WORK ORDER :: Sift through the material below and return the lines with "turquoise".

AVAILABLE DATA ::
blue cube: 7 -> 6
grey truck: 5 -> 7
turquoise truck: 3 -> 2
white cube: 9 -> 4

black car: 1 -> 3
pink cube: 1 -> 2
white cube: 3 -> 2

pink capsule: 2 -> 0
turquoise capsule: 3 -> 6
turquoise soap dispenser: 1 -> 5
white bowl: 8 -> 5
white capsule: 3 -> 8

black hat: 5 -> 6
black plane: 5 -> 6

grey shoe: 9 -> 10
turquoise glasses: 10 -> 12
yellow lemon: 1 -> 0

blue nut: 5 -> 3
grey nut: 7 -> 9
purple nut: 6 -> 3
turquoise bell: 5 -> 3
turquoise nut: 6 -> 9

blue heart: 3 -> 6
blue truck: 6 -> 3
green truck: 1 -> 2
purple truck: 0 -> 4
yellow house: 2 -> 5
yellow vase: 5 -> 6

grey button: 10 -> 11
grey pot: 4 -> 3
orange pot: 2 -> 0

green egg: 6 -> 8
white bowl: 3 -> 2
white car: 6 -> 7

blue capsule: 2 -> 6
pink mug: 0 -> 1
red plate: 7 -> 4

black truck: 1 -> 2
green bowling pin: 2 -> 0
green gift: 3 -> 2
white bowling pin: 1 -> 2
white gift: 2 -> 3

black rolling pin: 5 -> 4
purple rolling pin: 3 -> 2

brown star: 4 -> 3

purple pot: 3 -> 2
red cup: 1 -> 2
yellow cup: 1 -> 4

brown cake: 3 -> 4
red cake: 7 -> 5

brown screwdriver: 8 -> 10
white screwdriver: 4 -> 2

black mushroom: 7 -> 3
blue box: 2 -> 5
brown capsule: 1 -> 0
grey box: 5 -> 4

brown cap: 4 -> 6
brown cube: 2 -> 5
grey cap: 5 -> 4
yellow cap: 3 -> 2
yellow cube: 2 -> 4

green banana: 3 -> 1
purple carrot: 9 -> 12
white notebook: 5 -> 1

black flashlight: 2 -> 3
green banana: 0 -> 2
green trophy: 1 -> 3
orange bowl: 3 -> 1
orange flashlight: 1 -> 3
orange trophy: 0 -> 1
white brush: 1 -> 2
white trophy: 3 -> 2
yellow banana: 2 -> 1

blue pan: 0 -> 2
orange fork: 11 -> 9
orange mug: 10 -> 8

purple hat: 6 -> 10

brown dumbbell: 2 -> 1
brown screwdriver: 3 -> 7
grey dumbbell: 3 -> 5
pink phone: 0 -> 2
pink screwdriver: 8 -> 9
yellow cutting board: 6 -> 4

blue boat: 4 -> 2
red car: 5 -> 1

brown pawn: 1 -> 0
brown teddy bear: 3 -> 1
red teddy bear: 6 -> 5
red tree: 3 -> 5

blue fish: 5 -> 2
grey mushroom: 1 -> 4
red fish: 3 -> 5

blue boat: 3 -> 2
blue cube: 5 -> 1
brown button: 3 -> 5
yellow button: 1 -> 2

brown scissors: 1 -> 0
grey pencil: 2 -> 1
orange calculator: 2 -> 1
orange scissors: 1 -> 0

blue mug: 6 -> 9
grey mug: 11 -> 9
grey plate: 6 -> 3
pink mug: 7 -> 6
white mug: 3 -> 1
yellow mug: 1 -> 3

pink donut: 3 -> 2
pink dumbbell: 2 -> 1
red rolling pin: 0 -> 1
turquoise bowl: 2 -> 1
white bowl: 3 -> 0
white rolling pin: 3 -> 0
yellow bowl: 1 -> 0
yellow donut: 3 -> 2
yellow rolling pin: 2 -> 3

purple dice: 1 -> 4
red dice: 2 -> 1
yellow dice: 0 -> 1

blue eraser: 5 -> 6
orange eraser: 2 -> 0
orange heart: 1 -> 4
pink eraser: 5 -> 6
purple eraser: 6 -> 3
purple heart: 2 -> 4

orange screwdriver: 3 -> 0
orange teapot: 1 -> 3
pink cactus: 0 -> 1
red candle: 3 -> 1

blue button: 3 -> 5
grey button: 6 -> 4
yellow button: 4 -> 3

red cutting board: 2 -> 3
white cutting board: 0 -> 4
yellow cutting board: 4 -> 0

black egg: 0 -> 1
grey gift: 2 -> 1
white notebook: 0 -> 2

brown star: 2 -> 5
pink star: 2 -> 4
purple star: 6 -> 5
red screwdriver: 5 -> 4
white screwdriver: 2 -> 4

SOLUTION FOR THIS PROBLEM ::
turquoise truck: 3 -> 2
turquoise capsule: 3 -> 6
turquoise soap dispenser: 1 -> 5
turquoise glasses: 10 -> 12
turquoise bell: 5 -> 3
turquoise nut: 6 -> 9
turquoise bowl: 2 -> 1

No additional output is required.